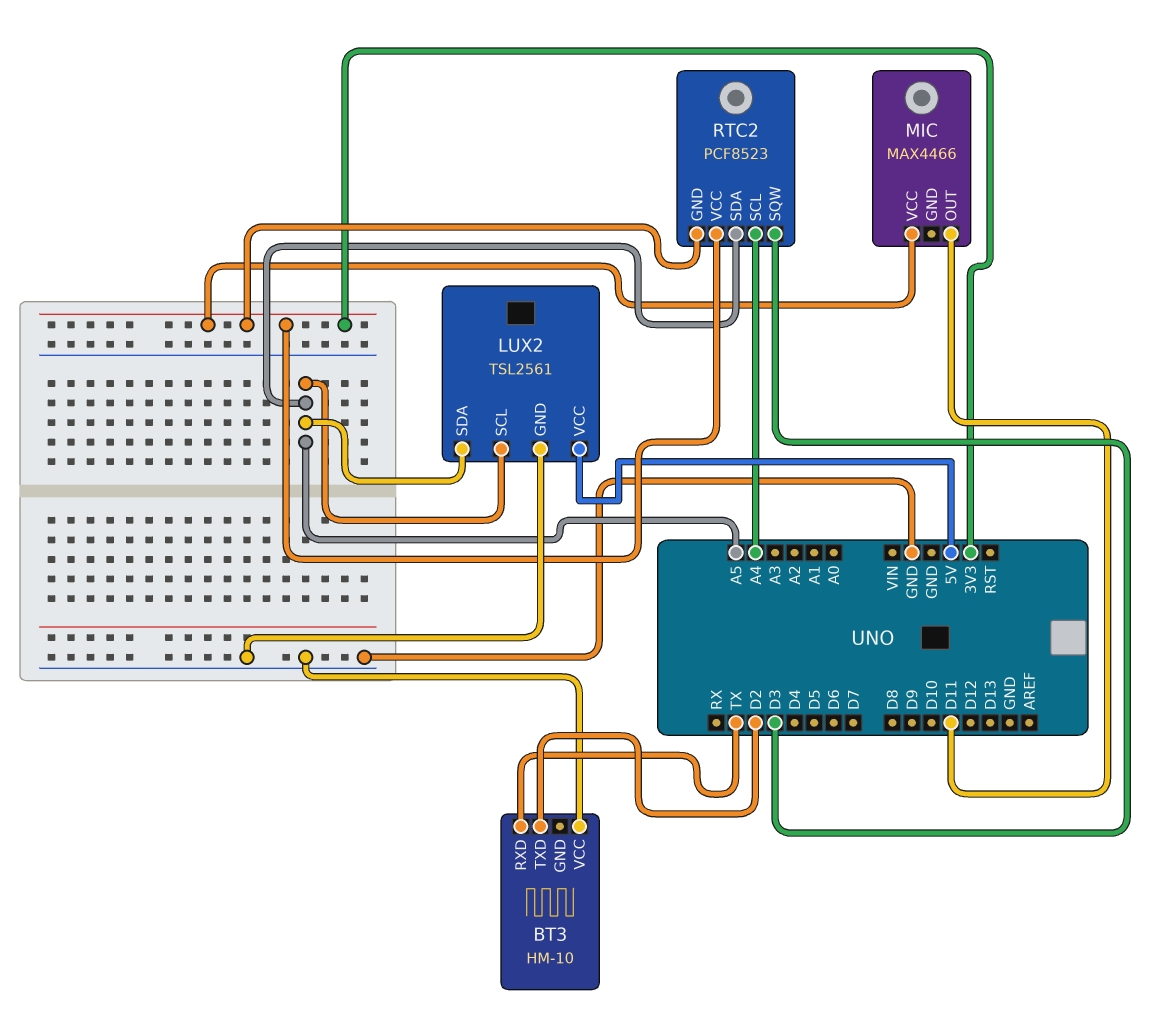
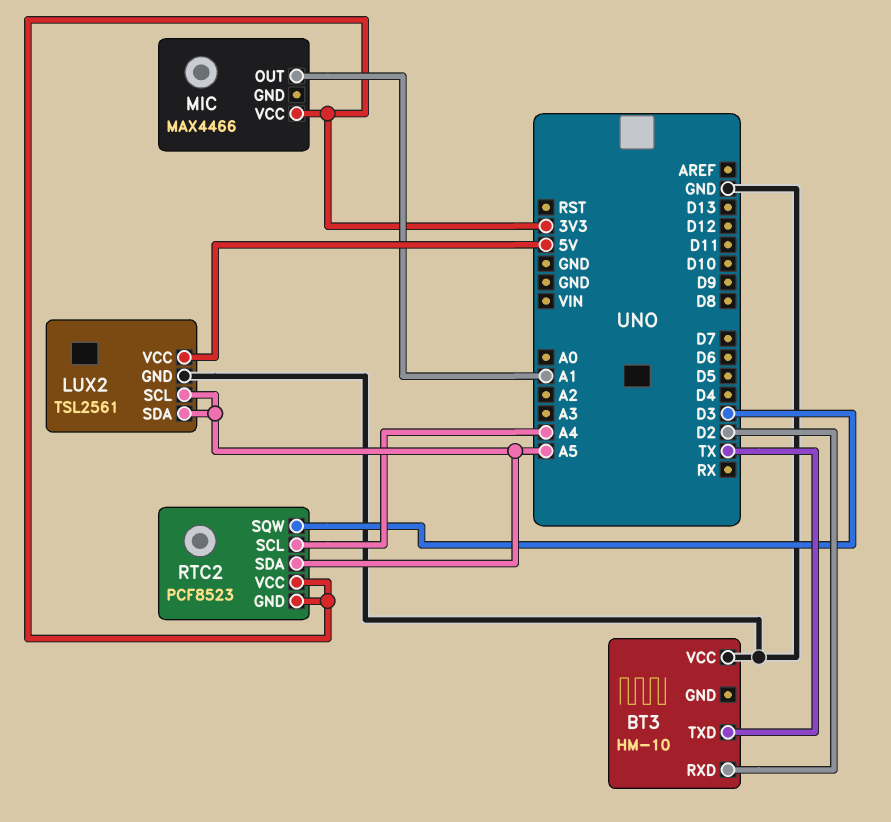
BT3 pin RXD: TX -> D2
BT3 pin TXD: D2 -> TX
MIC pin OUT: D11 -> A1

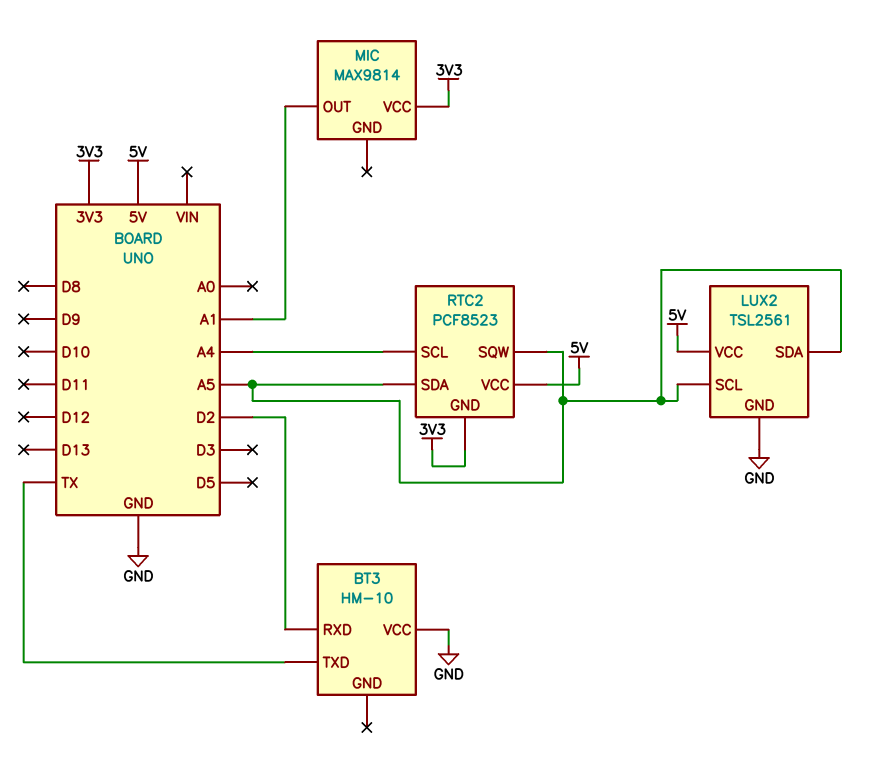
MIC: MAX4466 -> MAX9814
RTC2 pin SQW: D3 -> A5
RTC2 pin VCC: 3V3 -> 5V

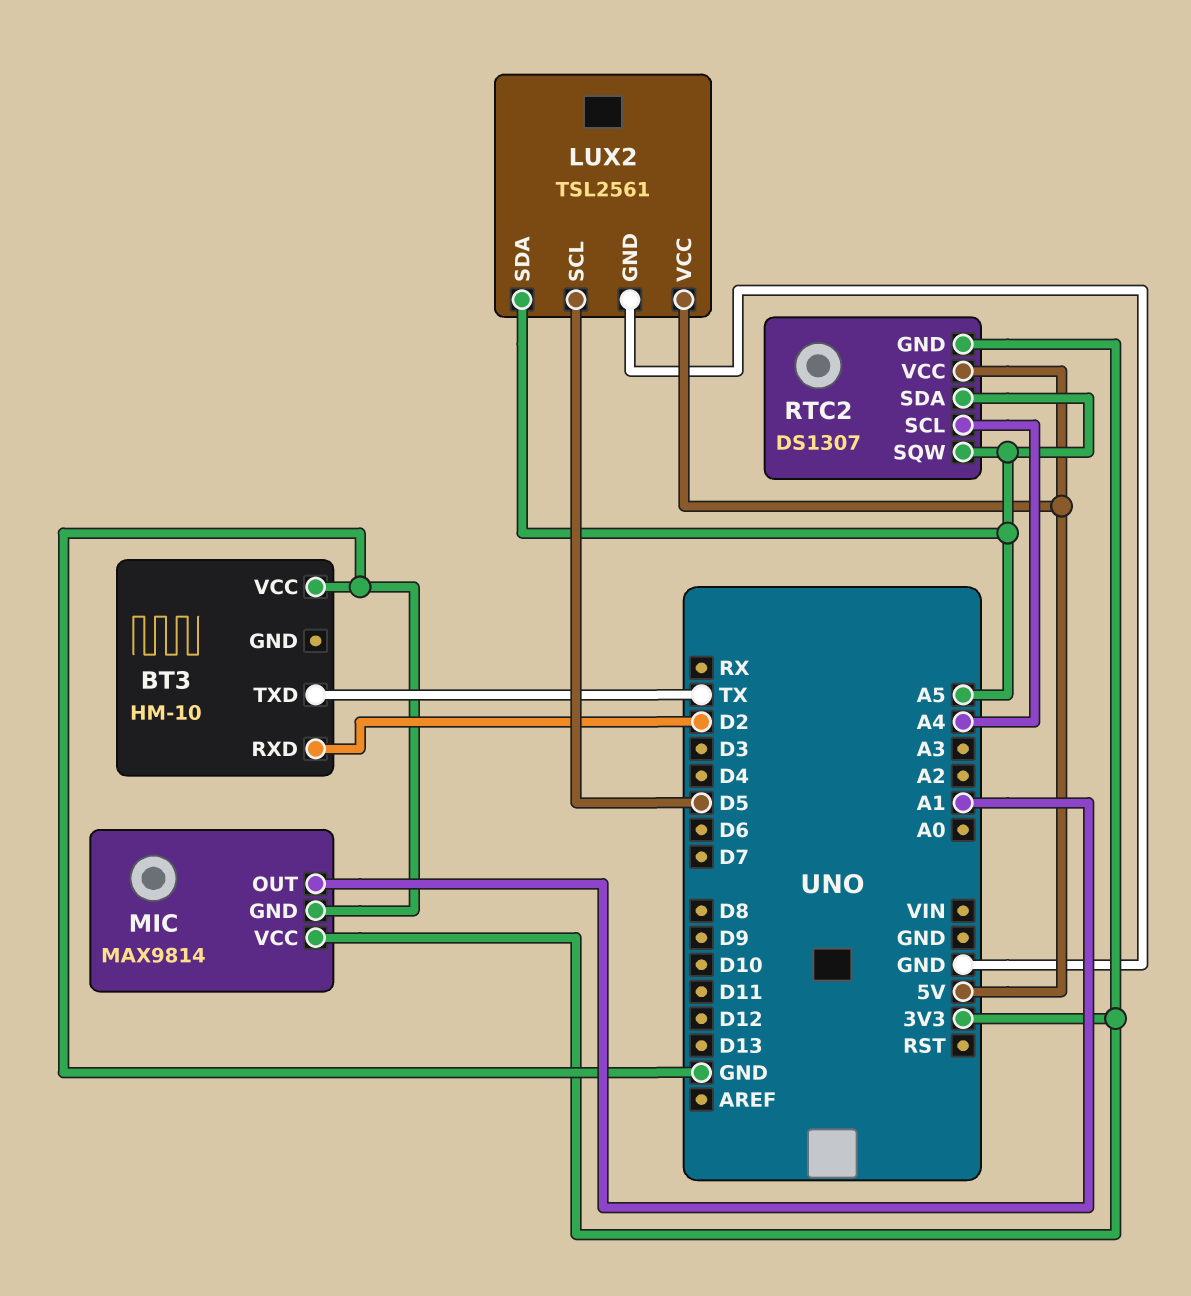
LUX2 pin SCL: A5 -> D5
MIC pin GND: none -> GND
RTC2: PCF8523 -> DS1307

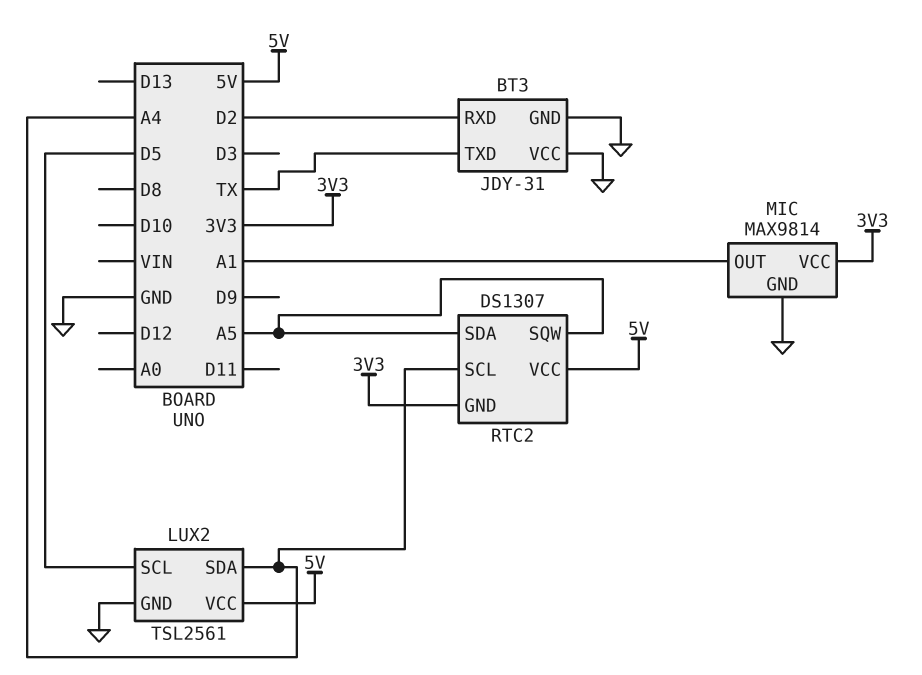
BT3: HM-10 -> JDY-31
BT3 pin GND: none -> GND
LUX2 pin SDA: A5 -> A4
==========
◆ Task to complete: Return the material exactly as it reads, though without the pictures it holds.

◆ Exercise response:
BT3 pin RXD: TX -> D2
BT3 pin TXD: D2 -> TX
MIC pin OUT: D11 -> A1

MIC: MAX4466 -> MAX9814
RTC2 pin SQW: D3 -> A5
RTC2 pin VCC: 3V3 -> 5V

LUX2 pin SCL: A5 -> D5
MIC pin GND: none -> GND
RTC2: PCF8523 -> DS1307

BT3: HM-10 -> JDY-31
BT3 pin GND: none -> GND
LUX2 pin SDA: A5 -> A4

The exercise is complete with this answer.